### What this task involves
Please give the whole listing below as a numbered list, with each line as its own item and the blank lines left out.
....................
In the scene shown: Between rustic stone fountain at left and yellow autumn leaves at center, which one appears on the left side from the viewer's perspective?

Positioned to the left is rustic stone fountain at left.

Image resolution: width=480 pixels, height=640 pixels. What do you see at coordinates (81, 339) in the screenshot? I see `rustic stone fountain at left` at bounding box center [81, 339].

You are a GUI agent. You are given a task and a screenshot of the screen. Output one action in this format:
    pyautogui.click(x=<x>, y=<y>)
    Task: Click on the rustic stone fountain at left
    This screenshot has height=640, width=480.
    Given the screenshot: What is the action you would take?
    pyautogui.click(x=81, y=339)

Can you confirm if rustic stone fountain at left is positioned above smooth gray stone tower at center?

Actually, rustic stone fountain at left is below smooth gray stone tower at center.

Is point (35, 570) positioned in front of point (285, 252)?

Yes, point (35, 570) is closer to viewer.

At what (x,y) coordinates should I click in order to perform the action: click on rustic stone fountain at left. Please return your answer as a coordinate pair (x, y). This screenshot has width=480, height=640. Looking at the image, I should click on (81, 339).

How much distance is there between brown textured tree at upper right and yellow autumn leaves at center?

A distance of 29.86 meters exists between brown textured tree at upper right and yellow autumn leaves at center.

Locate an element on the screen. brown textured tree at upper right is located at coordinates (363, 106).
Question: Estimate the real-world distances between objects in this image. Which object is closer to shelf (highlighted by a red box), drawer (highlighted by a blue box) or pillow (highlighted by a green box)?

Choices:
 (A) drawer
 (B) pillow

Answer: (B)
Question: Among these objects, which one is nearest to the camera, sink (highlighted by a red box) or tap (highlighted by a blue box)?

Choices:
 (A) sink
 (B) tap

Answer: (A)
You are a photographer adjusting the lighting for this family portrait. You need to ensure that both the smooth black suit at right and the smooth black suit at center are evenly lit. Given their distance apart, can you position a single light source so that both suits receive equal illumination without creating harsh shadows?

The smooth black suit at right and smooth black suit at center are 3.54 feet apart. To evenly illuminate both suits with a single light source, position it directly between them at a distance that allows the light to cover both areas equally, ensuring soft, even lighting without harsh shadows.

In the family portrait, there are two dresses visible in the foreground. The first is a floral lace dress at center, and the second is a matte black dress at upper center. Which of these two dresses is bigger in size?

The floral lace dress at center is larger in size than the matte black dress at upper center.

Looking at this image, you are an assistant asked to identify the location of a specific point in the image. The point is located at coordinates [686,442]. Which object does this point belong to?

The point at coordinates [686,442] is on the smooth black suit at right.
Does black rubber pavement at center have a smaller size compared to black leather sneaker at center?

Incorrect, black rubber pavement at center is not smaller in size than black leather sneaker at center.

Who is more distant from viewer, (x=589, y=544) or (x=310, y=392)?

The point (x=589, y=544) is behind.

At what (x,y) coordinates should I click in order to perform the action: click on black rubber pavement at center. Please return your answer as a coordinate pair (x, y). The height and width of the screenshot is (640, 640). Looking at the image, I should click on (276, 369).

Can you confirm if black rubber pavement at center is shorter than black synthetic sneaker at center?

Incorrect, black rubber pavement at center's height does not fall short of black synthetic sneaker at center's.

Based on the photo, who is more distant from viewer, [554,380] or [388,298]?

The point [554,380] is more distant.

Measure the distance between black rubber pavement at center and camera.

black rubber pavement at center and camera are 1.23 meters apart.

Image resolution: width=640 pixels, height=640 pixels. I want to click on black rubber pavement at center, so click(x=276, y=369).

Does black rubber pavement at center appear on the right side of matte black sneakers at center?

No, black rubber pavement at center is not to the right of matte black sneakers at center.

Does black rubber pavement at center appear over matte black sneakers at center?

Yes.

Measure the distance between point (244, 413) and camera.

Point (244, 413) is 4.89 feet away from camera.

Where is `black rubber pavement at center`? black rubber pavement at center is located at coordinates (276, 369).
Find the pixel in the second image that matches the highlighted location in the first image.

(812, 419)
....................
### Response to this exercise
1. In the scene shown: Between rustic stone fountain at left and yellow autumn leaves at center, which one appears on the left side from the viewer's perspective?
2. Positioned to the left is rustic stone fountain at left.
3. Image resolution: width=480 pixels, height=640 pixels. What do you see at coordinates (81, 339) in the screenshot? I see `rustic stone fountain at left` at bounding box center [81, 339].
4. You are a GUI agent. You are given a task and a screenshot of the screen. Output one action in this format:
5.     pyautogui.click(x=<x>, y=<y>)
6.     Task: Click on the rustic stone fountain at left
7.     This screenshot has height=640, width=480.
8.     Given the screenshot: What is the action you would take?
9.     pyautogui.click(x=81, y=339)
10. Can you confirm if rustic stone fountain at left is positioned above smooth gray stone tower at center?
11. Actually, rustic stone fountain at left is below smooth gray stone tower at center.
12. Is point (35, 570) positioned in front of point (285, 252)?
13. Yes, point (35, 570) is closer to viewer.
14. At what (x,y) coordinates should I click in order to perform the action: click on rustic stone fountain at left. Please return your answer as a coordinate pair (x, y). This screenshot has width=480, height=640. Looking at the image, I should click on (81, 339).
15. How much distance is there between brown textured tree at upper right and yellow autumn leaves at center?
16. A distance of 29.86 meters exists between brown textured tree at upper right and yellow autumn leaves at center.
17. Locate an element on the screen. brown textured tree at upper right is located at coordinates (363, 106).
18. Question: Estimate the real-world distances between objects in this image. Which object is closer to shelf (highlighted by a red box), drawer (highlighted by a blue box) or pillow (highlighted by a green box)?
19. Choices:
20.  (A) drawer
21.  (B) pillow
22. Answer: (B)
23. Question: Among these objects, which one is nearest to the camera, sink (highlighted by a red box) or tap (highlighted by a blue box)?
24. Choices:
25.  (A) sink
26.  (B) tap
27. Answer: (A)
28. You are a photographer adjusting the lighting for this family portrait. You need to ensure that both the smooth black suit at right and the smooth black suit at center are evenly lit. Given their distance apart, can you position a single light source so that both suits receive equal illumination without creating harsh shadows?
29. The smooth black suit at right and smooth black suit at center are 3.54 feet apart. To evenly illuminate both suits with a single light source, position it directly between them at a distance that allows the light to cover both areas equally, ensuring soft, even lighting without harsh shadows.
30. In the family portrait, there are two dresses visible in the foreground. The first is a floral lace dress at center, and the second is a matte black dress at upper center. Which of these two dresses is bigger in size?
31. The floral lace dress at center is larger in size than the matte black dress at upper center.
32. Looking at this image, you are an assistant asked to identify the location of a specific point in the image. The point is located at coordinates [686,442]. Which object does this point belong to?
33. The point at coordinates [686,442] is on the smooth black suit at right.
34. Does black rubber pavement at center have a smaller size compared to black leather sneaker at center?
35. Incorrect, black rubber pavement at center is not smaller in size than black leather sneaker at center.
36. Who is more distant from viewer, (x=589, y=544) or (x=310, y=392)?
37. The point (x=589, y=544) is behind.
38. At what (x,y) coordinates should I click in order to perform the action: click on black rubber pavement at center. Please return your answer as a coordinate pair (x, y). The height and width of the screenshot is (640, 640). Looking at the image, I should click on (276, 369).
39. Can you confirm if black rubber pavement at center is shorter than black synthetic sneaker at center?
40. Incorrect, black rubber pavement at center's height does not fall short of black synthetic sneaker at center's.
41. Based on the photo, who is more distant from viewer, [554,380] or [388,298]?
42. The point [554,380] is more distant.
43. Measure the distance between black rubber pavement at center and camera.
44. black rubber pavement at center and camera are 1.23 meters apart.
45. Image resolution: width=640 pixels, height=640 pixels. I want to click on black rubber pavement at center, so click(x=276, y=369).
46. Does black rubber pavement at center appear on the right side of matte black sneakers at center?
47. No, black rubber pavement at center is not to the right of matte black sneakers at center.
48. Does black rubber pavement at center appear over matte black sneakers at center?
49. Yes.
50. Measure the distance between point (244, 413) and camera.
51. Point (244, 413) is 4.89 feet away from camera.
52. Where is `black rubber pavement at center`? black rubber pavement at center is located at coordinates (276, 369).
53. Find the pixel in the second image that matches the highlighted location in the first image.
54. (812, 419)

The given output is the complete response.